**What is expected:** If a line of the listing contains the string "camera", return that line.

--- Data for review ---

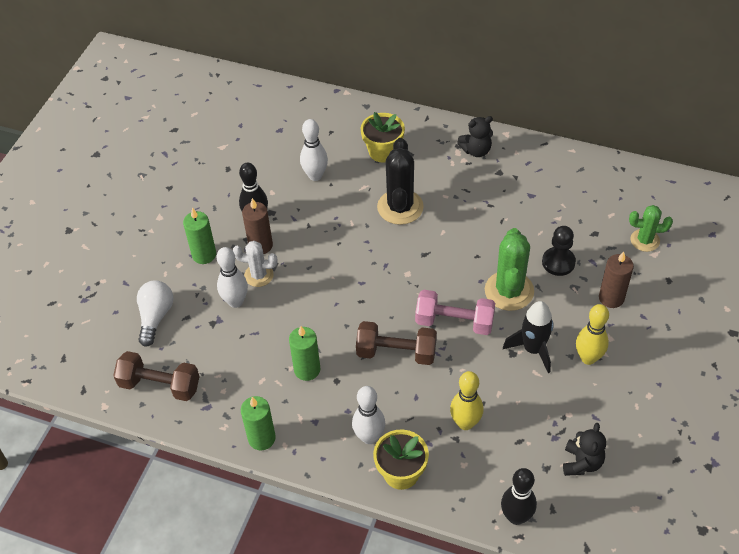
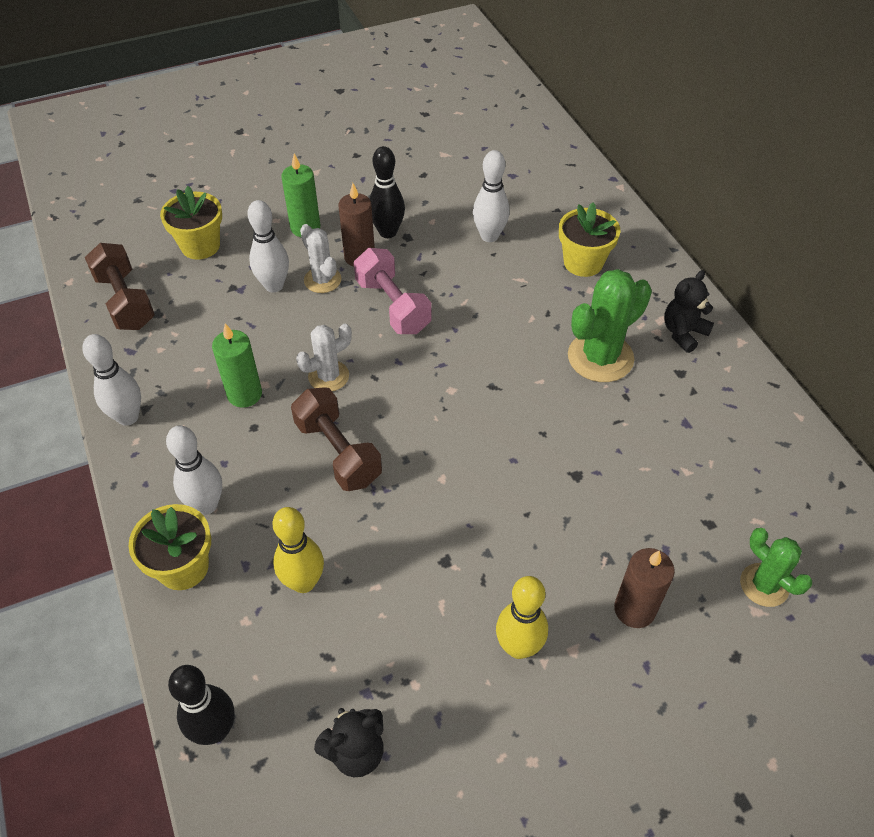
camera: 45 degrees right, 0 degrees up
white light bulb [137,281,174,347] -> yellow flower pot [160,186,222,260]
green candle [241,396,276,450] -> white bowling pin [82,334,141,426]
black cactus [377,138,424,225] -> none
pink dumbbell [415,290,495,335] -> pink dumbbell moved to [354,248,432,334]
black teddy bear [457,116,493,157] -> black teddy bear turned 105 degrees clockwise [664,270,714,353]
green cactus [485,228,534,311] -> green cactus moved to [568,269,652,382]
black rocket [503,301,554,373] -> none
black pawn [542,226,576,276] -> none
none -> white cactus [296,324,352,391]

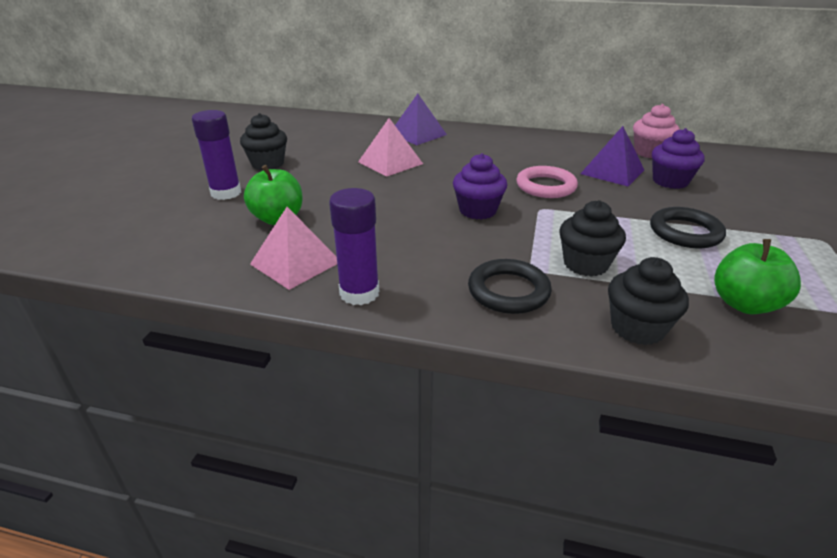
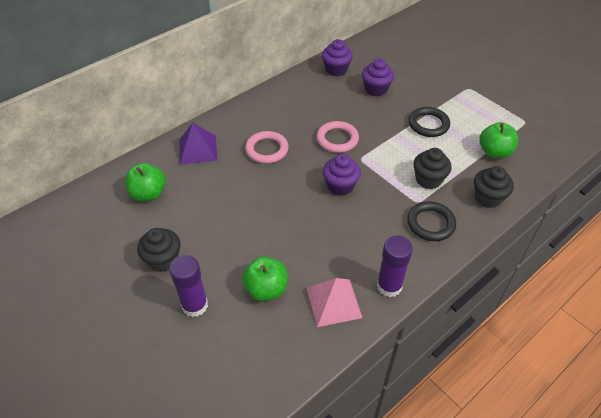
camera: 55 degrees left, 15 degrees up
pink pyramid [358,118,423,177] -> none
purple pyramid [580,126,644,186] -> none
pink cupcake [633,104,680,158] -> purple cupcake [322,39,353,76]
none -> green apple [125,163,166,201]
none -> pink ring [245,131,289,164]

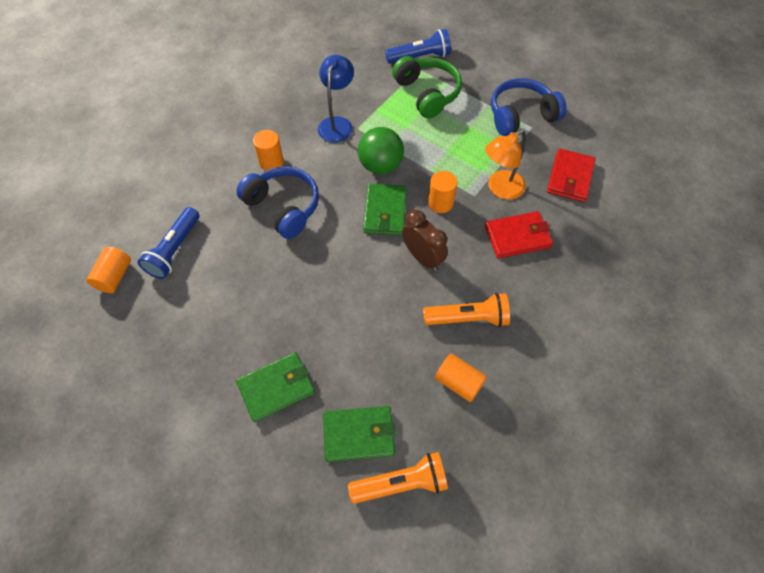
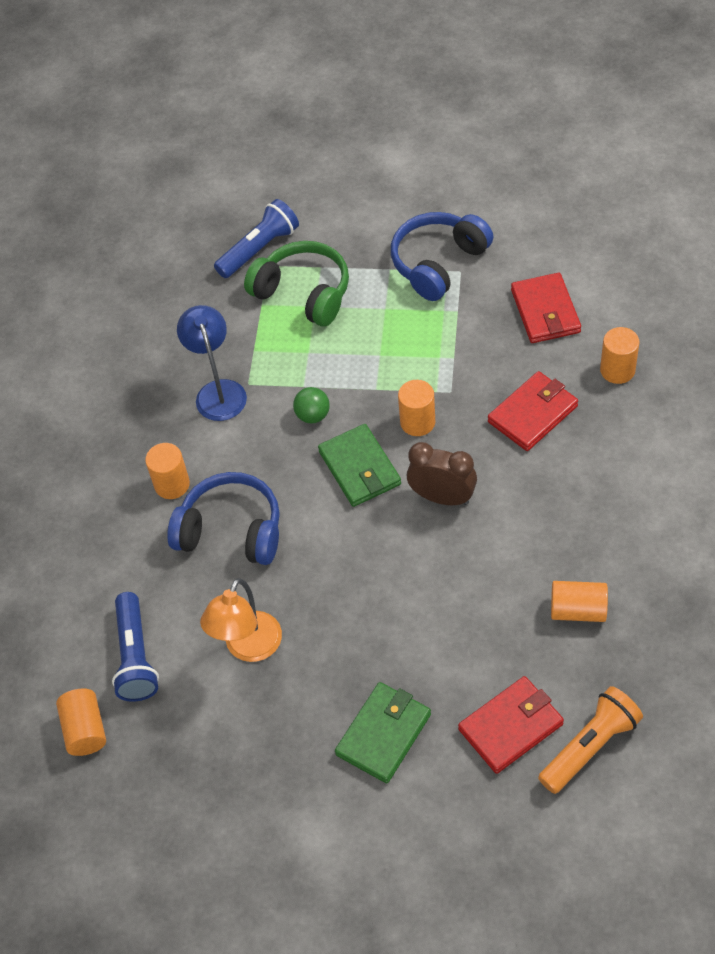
camera: 25 degrees left, 5 degrees down
green wallet [323,406,395,462] -> red wallet [458,676,564,774]
green ball [358,127,404,174] -> green ball [293,387,330,423], size x0.57
orange flashlight [423,293,510,327] -> none
orange lamp [485,130,526,200] -> orange lamp moved to [200,578,282,662]
none -> orange cylinder [600,327,640,384]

---

**Output for this task:**
camera: 45 degrees right, 0 degrees up
camera: 55 degrees left, 15 degrees up
camera: 25 degrees left, 5 degrees down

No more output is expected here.